> [Exercise prompt]:
For every line of the material below, check for the string "repainted" and return the line if it is there.

-------- Material for this exercise --------

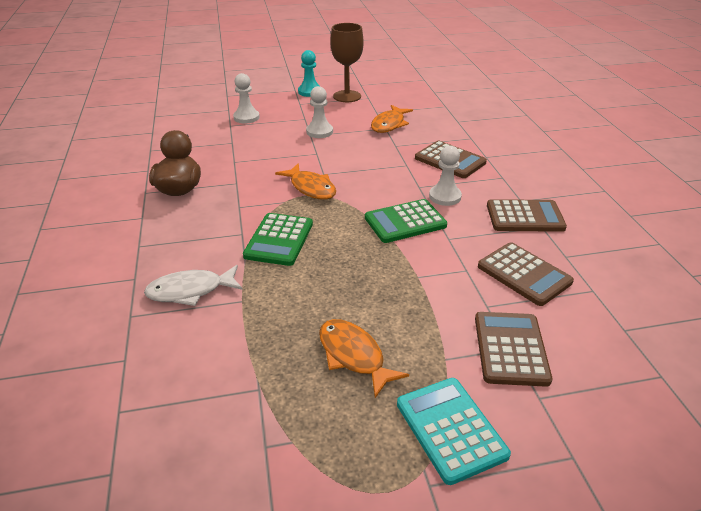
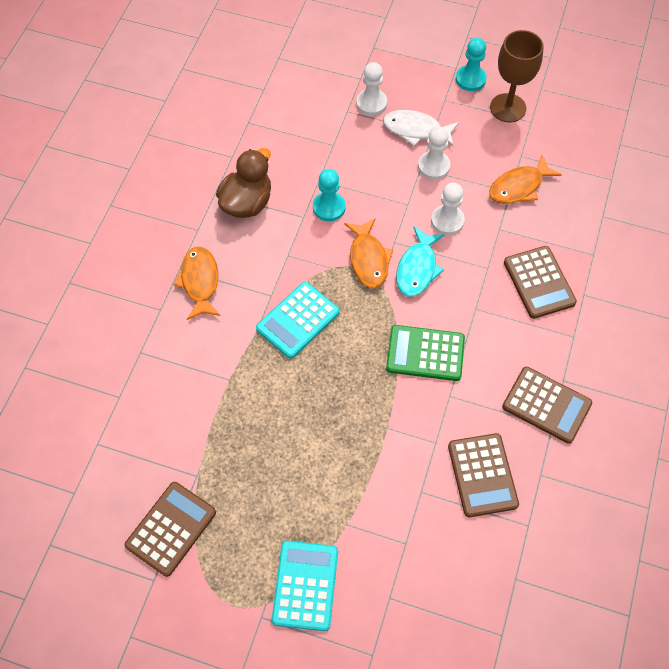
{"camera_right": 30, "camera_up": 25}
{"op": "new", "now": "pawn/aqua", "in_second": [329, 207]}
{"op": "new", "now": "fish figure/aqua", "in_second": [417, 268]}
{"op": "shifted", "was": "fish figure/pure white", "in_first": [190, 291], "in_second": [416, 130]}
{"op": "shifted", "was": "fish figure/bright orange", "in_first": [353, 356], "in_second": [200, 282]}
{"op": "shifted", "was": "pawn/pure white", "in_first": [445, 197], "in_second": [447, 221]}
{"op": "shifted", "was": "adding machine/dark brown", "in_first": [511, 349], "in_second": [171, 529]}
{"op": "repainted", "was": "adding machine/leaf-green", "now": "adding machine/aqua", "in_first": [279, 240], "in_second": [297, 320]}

--------
-------- Material for this exercise --------

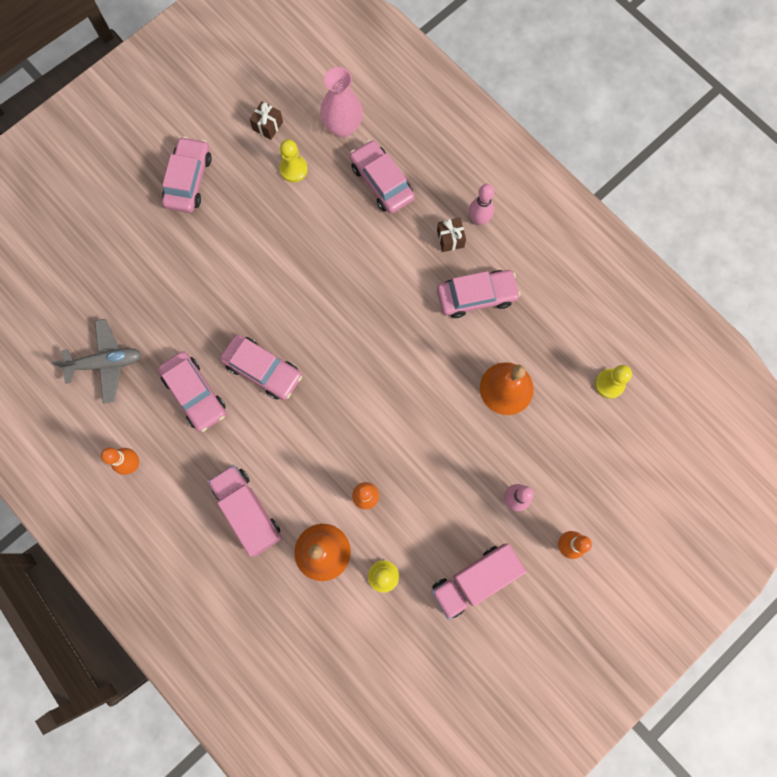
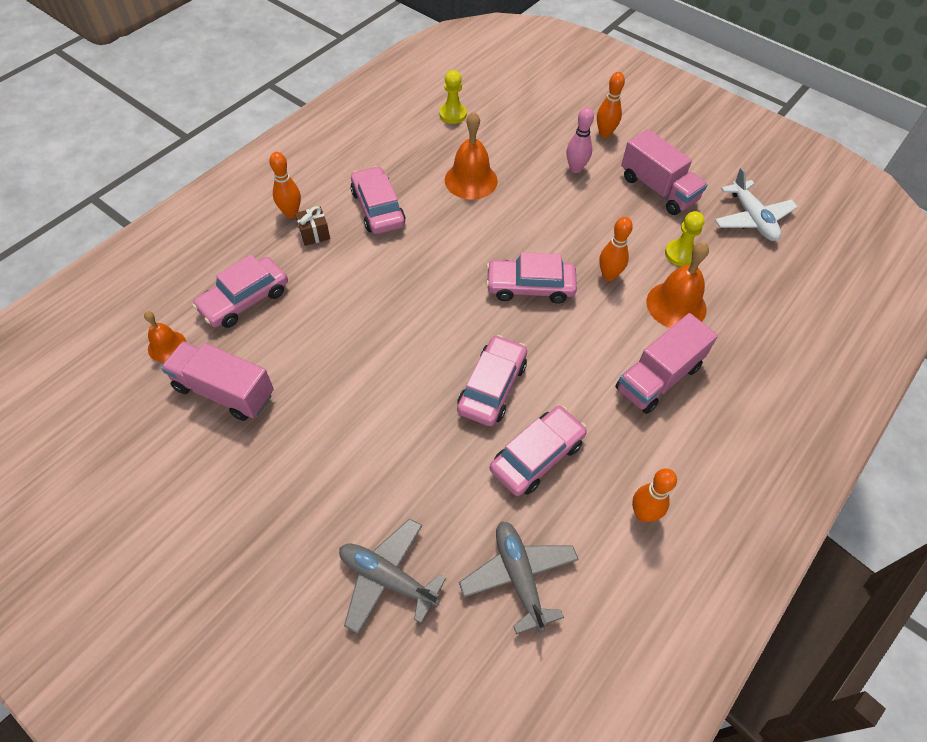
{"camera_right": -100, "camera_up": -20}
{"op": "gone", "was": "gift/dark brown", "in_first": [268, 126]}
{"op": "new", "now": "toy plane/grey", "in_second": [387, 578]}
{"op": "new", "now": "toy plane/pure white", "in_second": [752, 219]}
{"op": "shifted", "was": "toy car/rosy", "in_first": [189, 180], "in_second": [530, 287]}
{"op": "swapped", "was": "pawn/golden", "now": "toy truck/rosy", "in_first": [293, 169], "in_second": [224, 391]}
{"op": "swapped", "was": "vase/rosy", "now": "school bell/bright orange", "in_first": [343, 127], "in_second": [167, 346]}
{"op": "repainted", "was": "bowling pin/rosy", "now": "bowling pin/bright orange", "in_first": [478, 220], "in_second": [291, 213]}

--------

> [Output of the task]:
{"op": "repainted", "was": "adding machine/leaf-green", "now": "adding machine/aqua", "in_first": [279, 240], "in_second": [297, 320]}
{"op": "repainted", "was": "bowling pin/rosy", "now": "bowling pin/bright orange", "in_first": [478, 220], "in_second": [291, 213]}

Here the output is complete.